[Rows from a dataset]
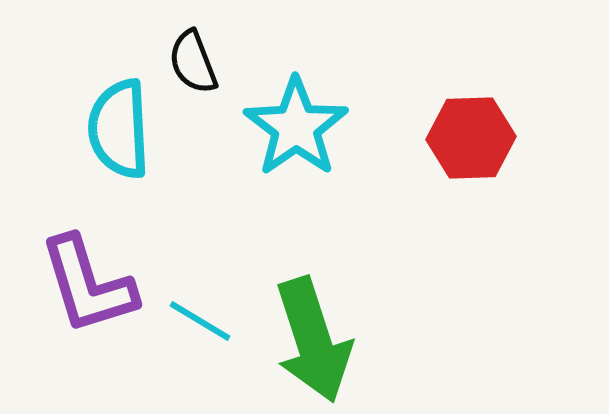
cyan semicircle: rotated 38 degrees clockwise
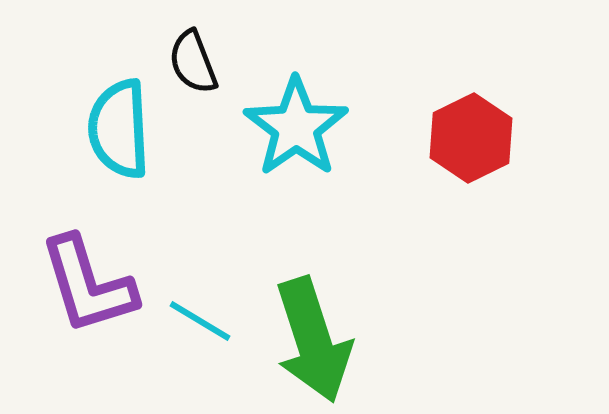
red hexagon: rotated 24 degrees counterclockwise
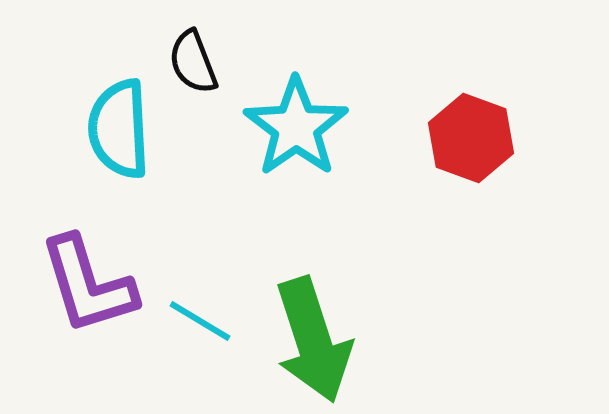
red hexagon: rotated 14 degrees counterclockwise
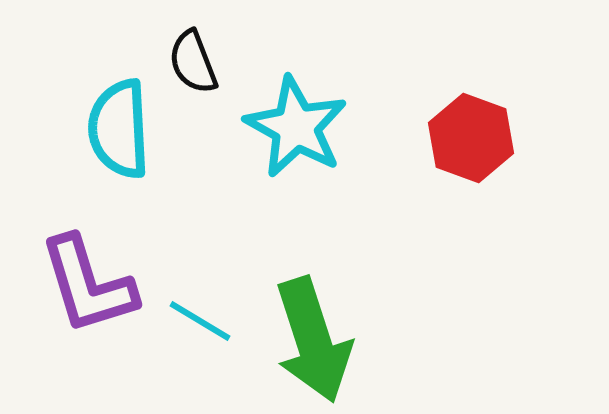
cyan star: rotated 8 degrees counterclockwise
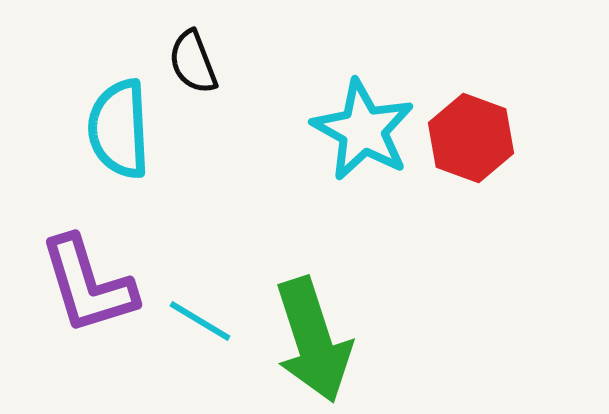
cyan star: moved 67 px right, 3 px down
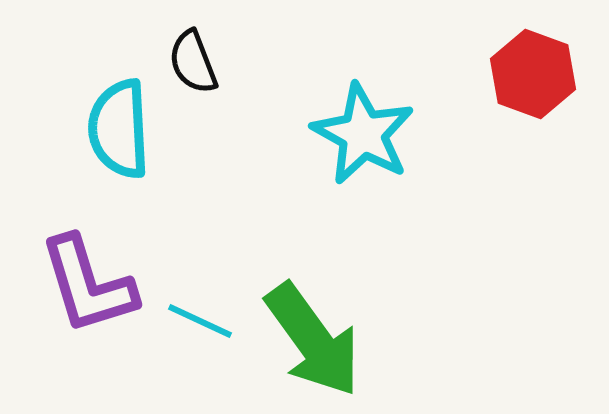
cyan star: moved 4 px down
red hexagon: moved 62 px right, 64 px up
cyan line: rotated 6 degrees counterclockwise
green arrow: rotated 18 degrees counterclockwise
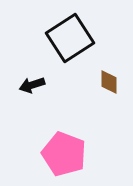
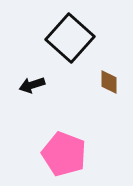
black square: rotated 15 degrees counterclockwise
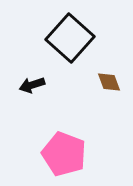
brown diamond: rotated 20 degrees counterclockwise
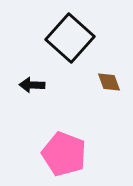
black arrow: rotated 20 degrees clockwise
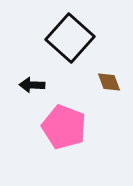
pink pentagon: moved 27 px up
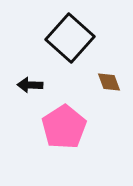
black arrow: moved 2 px left
pink pentagon: rotated 18 degrees clockwise
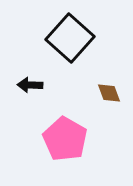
brown diamond: moved 11 px down
pink pentagon: moved 1 px right, 12 px down; rotated 9 degrees counterclockwise
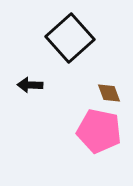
black square: rotated 6 degrees clockwise
pink pentagon: moved 34 px right, 8 px up; rotated 18 degrees counterclockwise
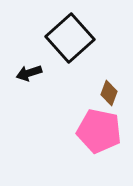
black arrow: moved 1 px left, 12 px up; rotated 20 degrees counterclockwise
brown diamond: rotated 40 degrees clockwise
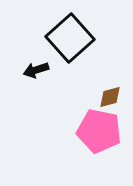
black arrow: moved 7 px right, 3 px up
brown diamond: moved 1 px right, 4 px down; rotated 55 degrees clockwise
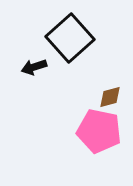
black arrow: moved 2 px left, 3 px up
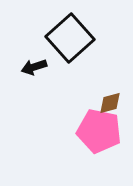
brown diamond: moved 6 px down
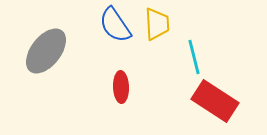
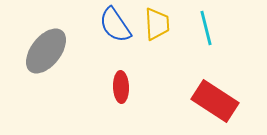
cyan line: moved 12 px right, 29 px up
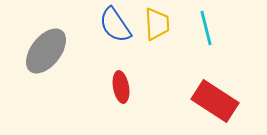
red ellipse: rotated 8 degrees counterclockwise
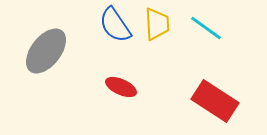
cyan line: rotated 40 degrees counterclockwise
red ellipse: rotated 56 degrees counterclockwise
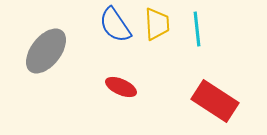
cyan line: moved 9 px left, 1 px down; rotated 48 degrees clockwise
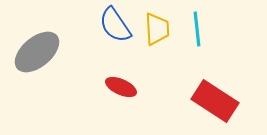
yellow trapezoid: moved 5 px down
gray ellipse: moved 9 px left, 1 px down; rotated 12 degrees clockwise
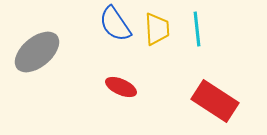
blue semicircle: moved 1 px up
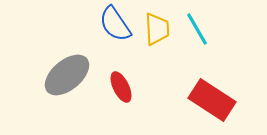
cyan line: rotated 24 degrees counterclockwise
gray ellipse: moved 30 px right, 23 px down
red ellipse: rotated 40 degrees clockwise
red rectangle: moved 3 px left, 1 px up
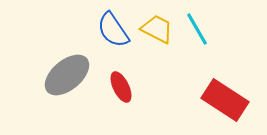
blue semicircle: moved 2 px left, 6 px down
yellow trapezoid: rotated 60 degrees counterclockwise
red rectangle: moved 13 px right
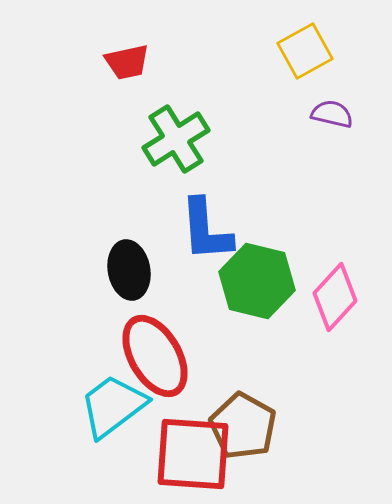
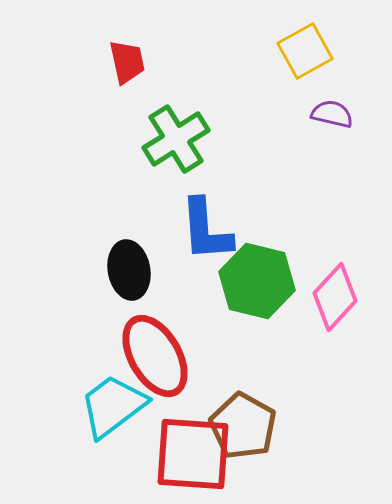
red trapezoid: rotated 90 degrees counterclockwise
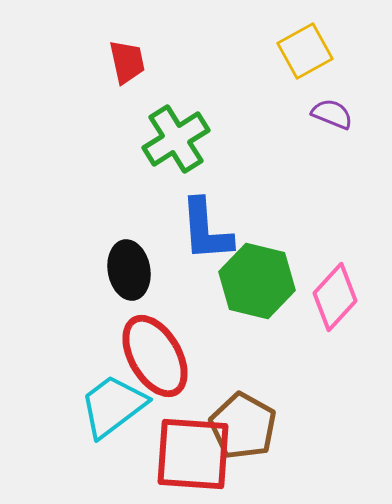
purple semicircle: rotated 9 degrees clockwise
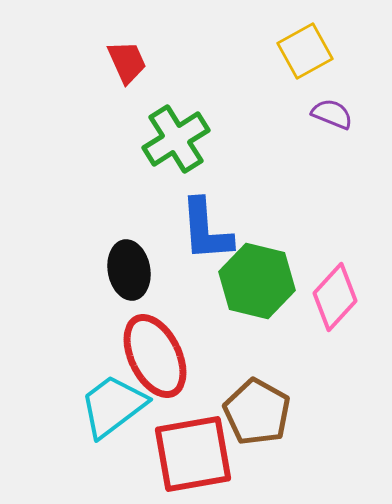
red trapezoid: rotated 12 degrees counterclockwise
red ellipse: rotated 4 degrees clockwise
brown pentagon: moved 14 px right, 14 px up
red square: rotated 14 degrees counterclockwise
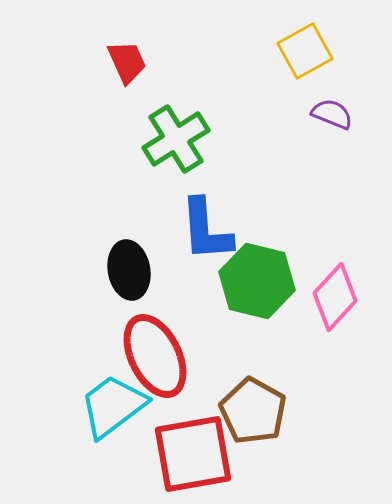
brown pentagon: moved 4 px left, 1 px up
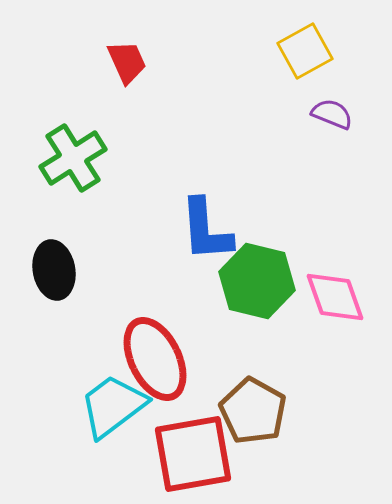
green cross: moved 103 px left, 19 px down
black ellipse: moved 75 px left
pink diamond: rotated 62 degrees counterclockwise
red ellipse: moved 3 px down
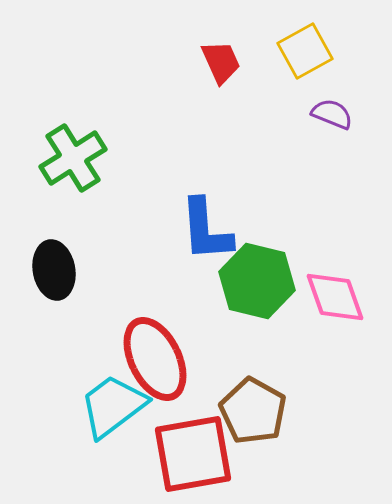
red trapezoid: moved 94 px right
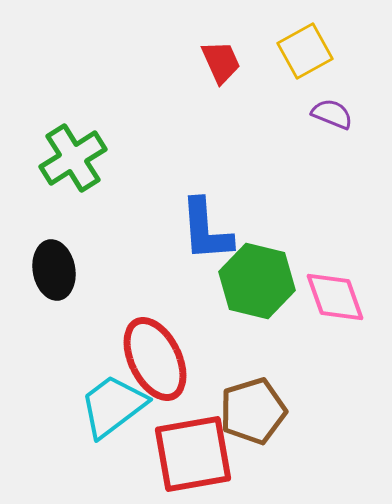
brown pentagon: rotated 26 degrees clockwise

▶ **EXERCISE DETAILS**: Copy all of the rows above, swapping "counterclockwise" for "anticlockwise" everywhere it appears and leaving everything else unchanged. Omit the pictures from your copy.

▶ **WRITTEN RESPONSE**:
cyan semicircle: rotated 38 degrees clockwise
red hexagon: rotated 24 degrees anticlockwise
red hexagon: rotated 14 degrees anticlockwise
cyan star: rotated 8 degrees anticlockwise
cyan star: moved 67 px right, 3 px down
cyan star: moved 4 px down
red hexagon: moved 62 px right, 64 px up
cyan line: rotated 6 degrees anticlockwise
green arrow: rotated 18 degrees anticlockwise
black square: rotated 15 degrees anticlockwise
brown diamond: rotated 20 degrees anticlockwise
black arrow: rotated 20 degrees clockwise
pink pentagon: moved 27 px up
black arrow: moved 2 px left
pink pentagon: rotated 18 degrees clockwise
brown diamond: moved 11 px down
pink pentagon: moved 1 px right, 12 px down; rotated 9 degrees anticlockwise
black square: rotated 6 degrees clockwise
pink pentagon: moved 34 px right, 8 px up; rotated 18 degrees anticlockwise
black arrow: moved 1 px left, 12 px up; rotated 20 degrees anticlockwise
brown diamond: rotated 40 degrees clockwise
black arrow: moved 7 px right, 3 px up
brown diamond: moved 1 px right, 4 px down; rotated 55 degrees clockwise
black arrow: moved 2 px left, 3 px up
brown diamond: moved 6 px down
cyan line: moved 12 px right, 29 px up
red ellipse: rotated 8 degrees anticlockwise
cyan line: rotated 40 degrees anticlockwise
red ellipse: rotated 56 degrees anticlockwise
cyan line: moved 9 px left, 1 px down; rotated 48 degrees clockwise
yellow trapezoid: moved 5 px down
gray ellipse: moved 9 px left, 1 px down; rotated 12 degrees clockwise
blue semicircle: moved 1 px up
cyan line: rotated 24 degrees anticlockwise
gray ellipse: moved 30 px right, 23 px down
red ellipse: rotated 40 degrees clockwise
red rectangle: moved 3 px left, 1 px up
blue semicircle: moved 2 px left, 6 px down
yellow trapezoid: rotated 60 degrees anticlockwise
red rectangle: moved 13 px right
red trapezoid: rotated 90 degrees anticlockwise
purple semicircle: rotated 9 degrees clockwise
red trapezoid: rotated 12 degrees anticlockwise
red ellipse: rotated 4 degrees clockwise
brown pentagon: moved 14 px right, 14 px up
red square: rotated 14 degrees anticlockwise
brown pentagon: moved 4 px left, 1 px up
green cross: moved 103 px left, 19 px down
black ellipse: moved 75 px left
pink diamond: rotated 62 degrees anticlockwise
red ellipse: moved 3 px down
red trapezoid: moved 94 px right
brown pentagon: rotated 26 degrees clockwise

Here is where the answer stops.